━━ Supplied records

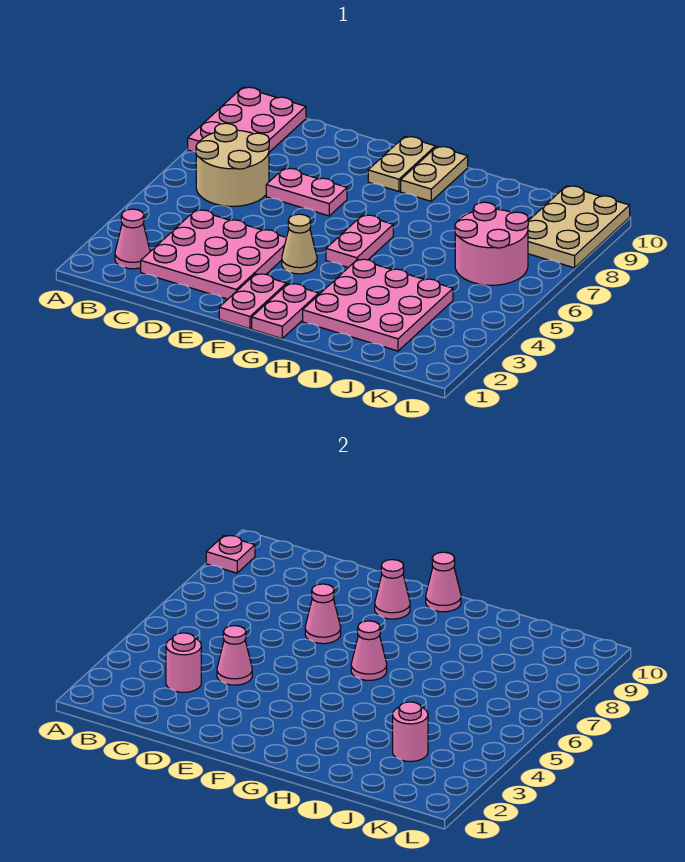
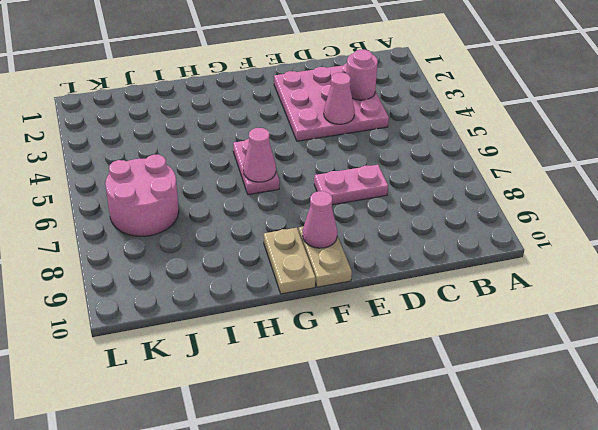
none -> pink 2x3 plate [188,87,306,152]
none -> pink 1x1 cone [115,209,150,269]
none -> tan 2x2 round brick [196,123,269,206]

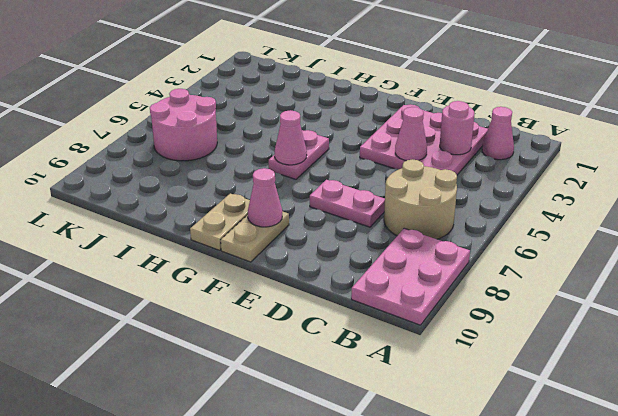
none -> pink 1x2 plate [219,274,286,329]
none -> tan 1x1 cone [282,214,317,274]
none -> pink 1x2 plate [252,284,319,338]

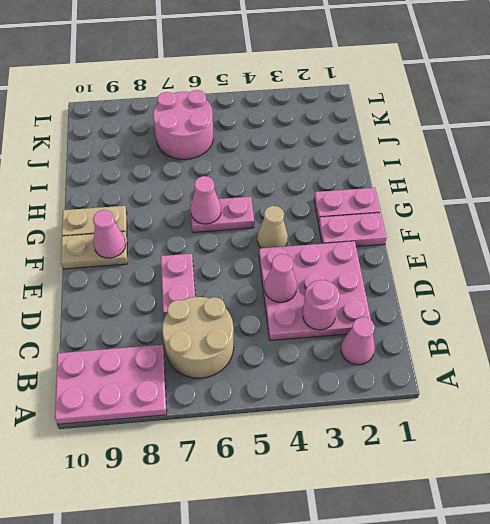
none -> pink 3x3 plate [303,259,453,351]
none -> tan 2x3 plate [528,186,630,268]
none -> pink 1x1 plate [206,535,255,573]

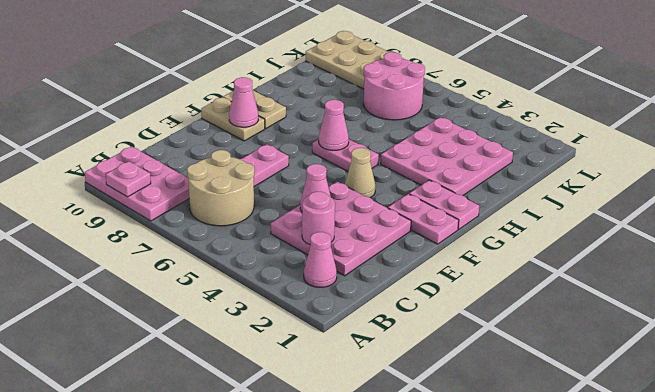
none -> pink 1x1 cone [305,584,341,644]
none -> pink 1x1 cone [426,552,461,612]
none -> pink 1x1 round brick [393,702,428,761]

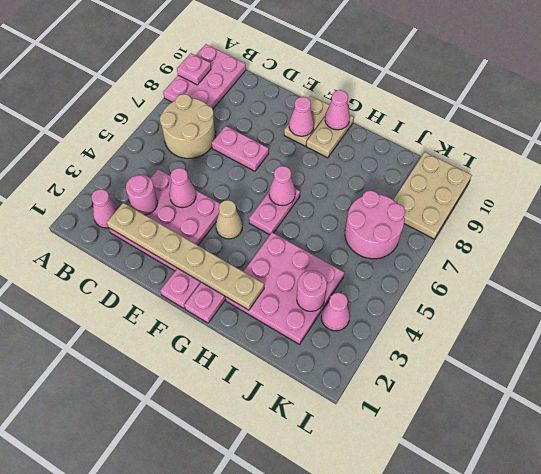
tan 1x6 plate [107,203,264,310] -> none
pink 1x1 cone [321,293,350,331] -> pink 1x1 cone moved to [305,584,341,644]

━━━━

### Exercise brief
Every line above should be returned exactly; the pictures stay out.

### The answer
none -> pink 2x3 plate [188,87,306,152]
none -> pink 1x1 cone [115,209,150,269]
none -> tan 2x2 round brick [196,123,269,206]

none -> pink 1x2 plate [219,274,286,329]
none -> tan 1x1 cone [282,214,317,274]
none -> pink 1x2 plate [252,284,319,338]

none -> pink 3x3 plate [303,259,453,351]
none -> tan 2x3 plate [528,186,630,268]
none -> pink 1x1 plate [206,535,255,573]

none -> pink 1x1 cone [305,584,341,644]
none -> pink 1x1 cone [426,552,461,612]
none -> pink 1x1 round brick [393,702,428,761]

tan 1x6 plate [107,203,264,310] -> none
pink 1x1 cone [321,293,350,331] -> pink 1x1 cone moved to [305,584,341,644]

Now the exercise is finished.